START Source information
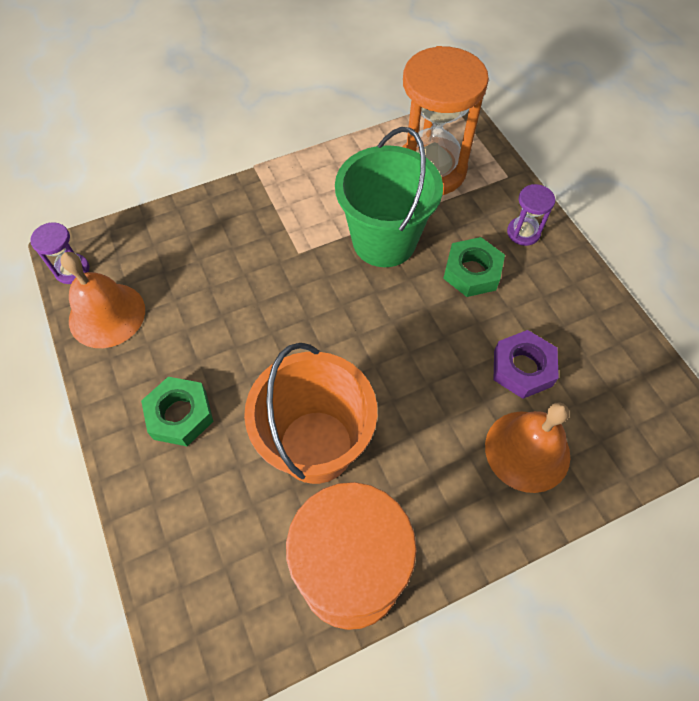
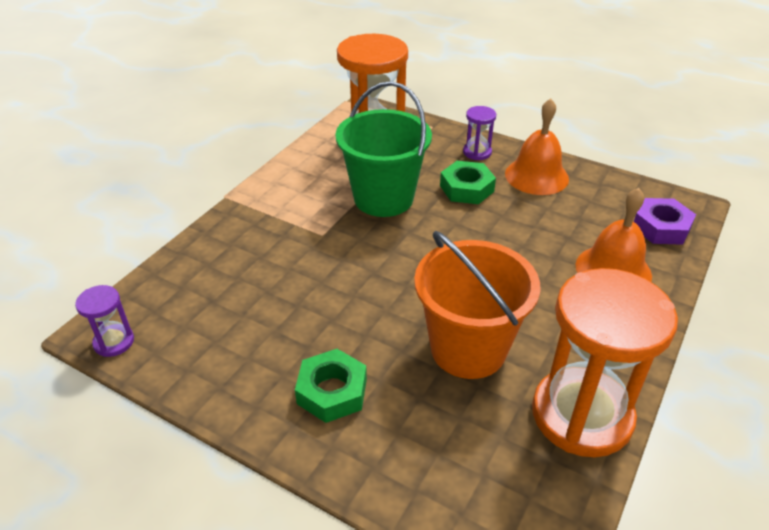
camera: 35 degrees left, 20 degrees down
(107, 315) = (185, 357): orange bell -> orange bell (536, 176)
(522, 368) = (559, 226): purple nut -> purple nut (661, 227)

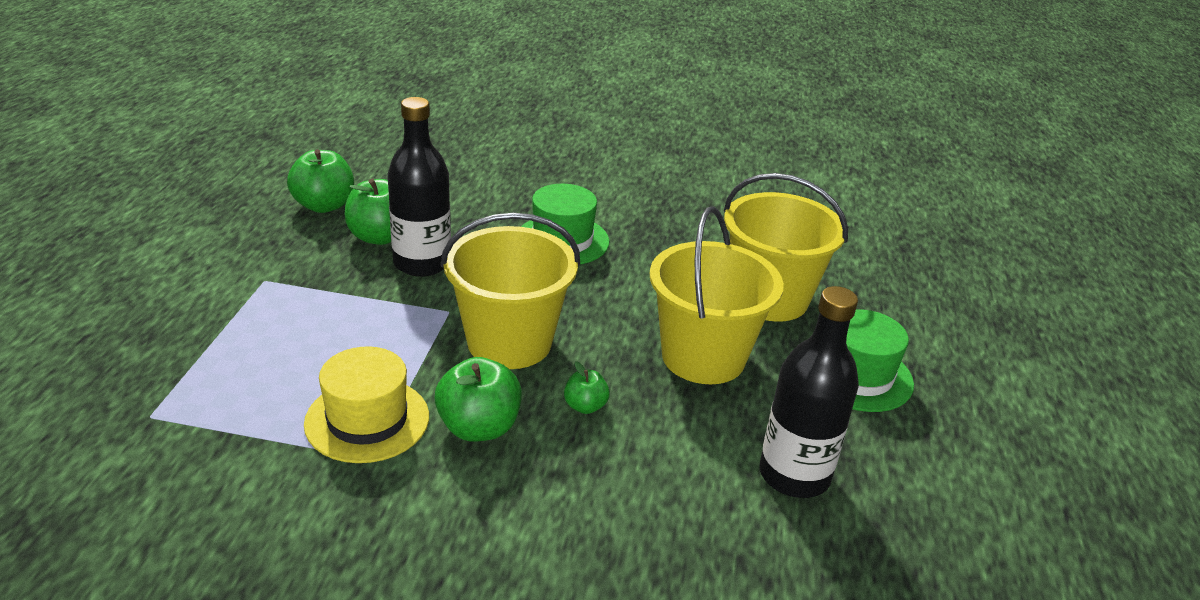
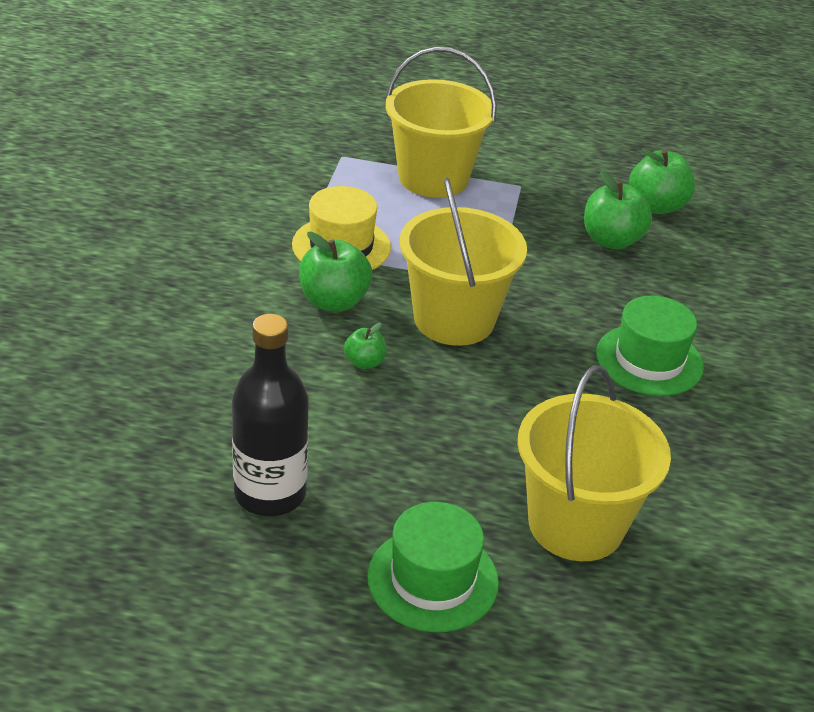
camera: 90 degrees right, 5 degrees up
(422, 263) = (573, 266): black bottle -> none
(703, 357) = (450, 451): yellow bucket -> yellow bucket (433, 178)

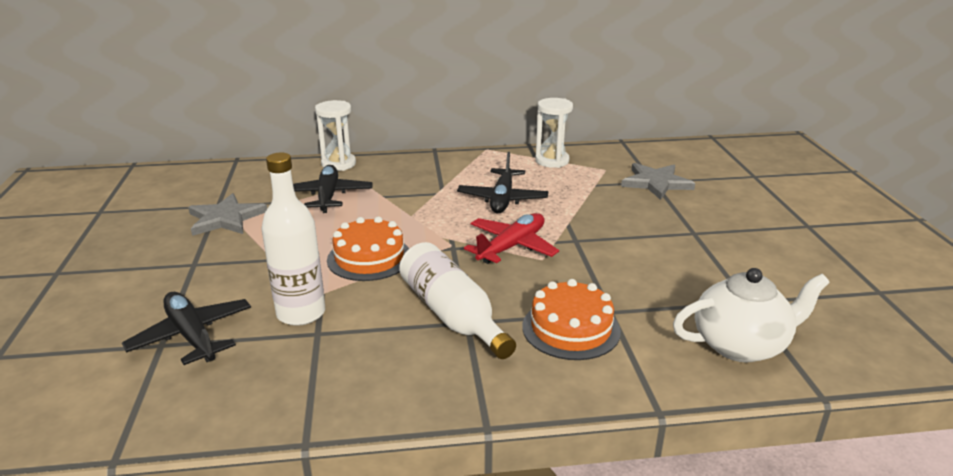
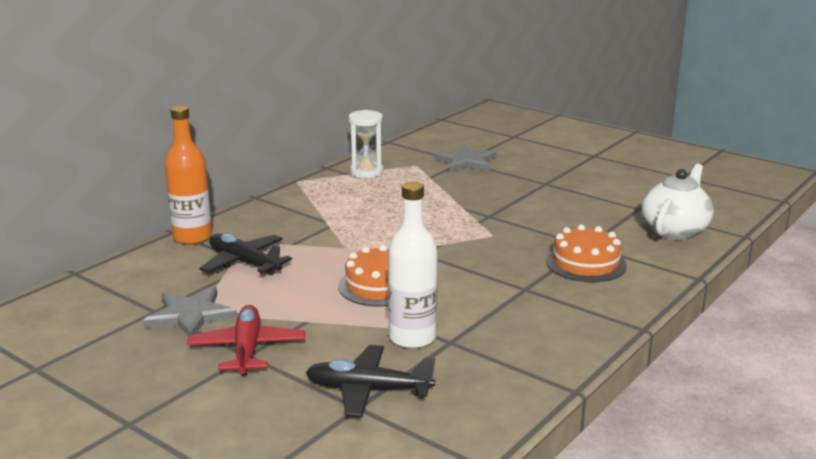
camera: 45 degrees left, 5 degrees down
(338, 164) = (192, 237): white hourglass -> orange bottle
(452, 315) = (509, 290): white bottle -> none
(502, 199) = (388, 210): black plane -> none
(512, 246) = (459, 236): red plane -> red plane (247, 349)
END Source information
• [Assignment]: Although the records above contain pictures, the copy should hold only the lines from their start through the line containing "(502, 199) = (388, 210): black plane -> none", each exactly as written, and none of the pictures.

• [Answer to this task]:
camera: 35 degrees left, 20 degrees down
(107, 315) = (185, 357): orange bell -> orange bell (536, 176)
(522, 368) = (559, 226): purple nut -> purple nut (661, 227)

camera: 90 degrees right, 5 degrees up
(422, 263) = (573, 266): black bottle -> none
(703, 357) = (450, 451): yellow bucket -> yellow bucket (433, 178)

camera: 45 degrees left, 5 degrees down
(338, 164) = (192, 237): white hourglass -> orange bottle
(452, 315) = (509, 290): white bottle -> none
(502, 199) = (388, 210): black plane -> none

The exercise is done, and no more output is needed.